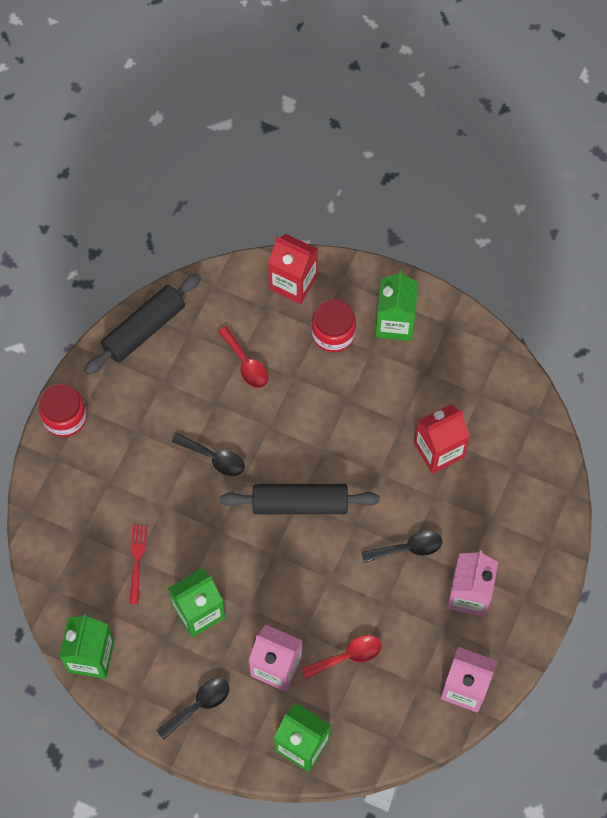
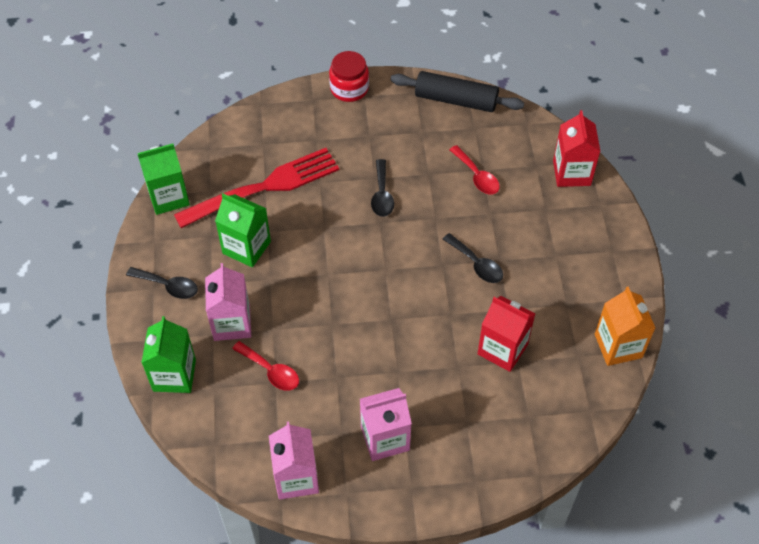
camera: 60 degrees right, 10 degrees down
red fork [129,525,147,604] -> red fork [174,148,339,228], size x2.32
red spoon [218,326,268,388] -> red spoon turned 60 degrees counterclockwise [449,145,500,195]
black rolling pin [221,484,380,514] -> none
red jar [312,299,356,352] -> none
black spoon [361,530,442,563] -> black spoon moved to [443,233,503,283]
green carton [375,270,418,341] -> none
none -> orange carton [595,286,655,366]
• • • • • • •
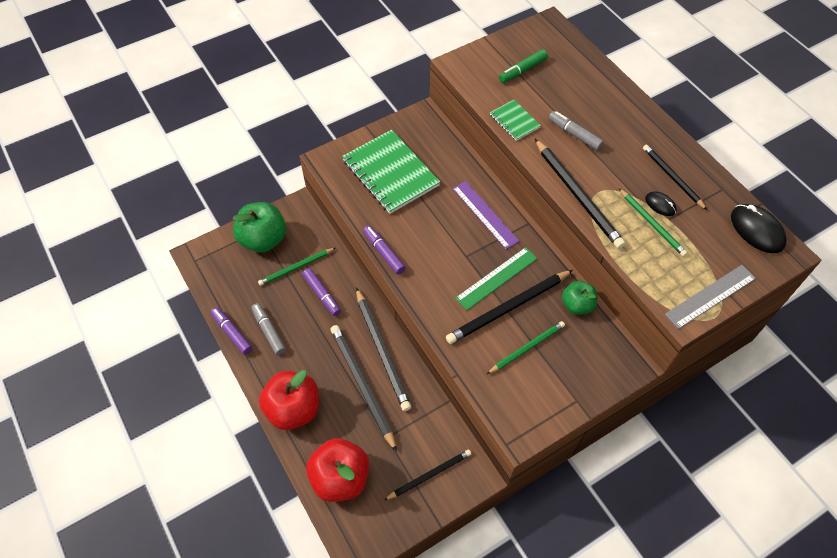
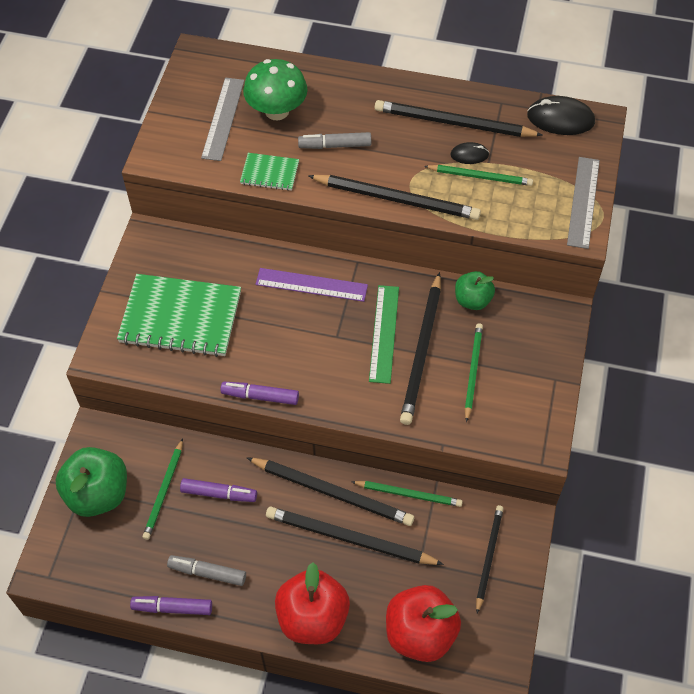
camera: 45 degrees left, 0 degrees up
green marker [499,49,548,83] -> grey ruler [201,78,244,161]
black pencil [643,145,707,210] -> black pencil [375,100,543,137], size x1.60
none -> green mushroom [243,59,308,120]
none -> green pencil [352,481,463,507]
• • • • • • •
### WHAT YOU NEED TO DO
All that belongs in your answer is the stretch of entries above from the line with "red spoon [218,326,268,388]" through the line with "none -> orange carton [595,286,655,366]", printed exactly.

### TASK ANSWER
red spoon [218,326,268,388] -> red spoon turned 60 degrees counterclockwise [449,145,500,195]
black rolling pin [221,484,380,514] -> none
red jar [312,299,356,352] -> none
black spoon [361,530,442,563] -> black spoon moved to [443,233,503,283]
green carton [375,270,418,341] -> none
none -> orange carton [595,286,655,366]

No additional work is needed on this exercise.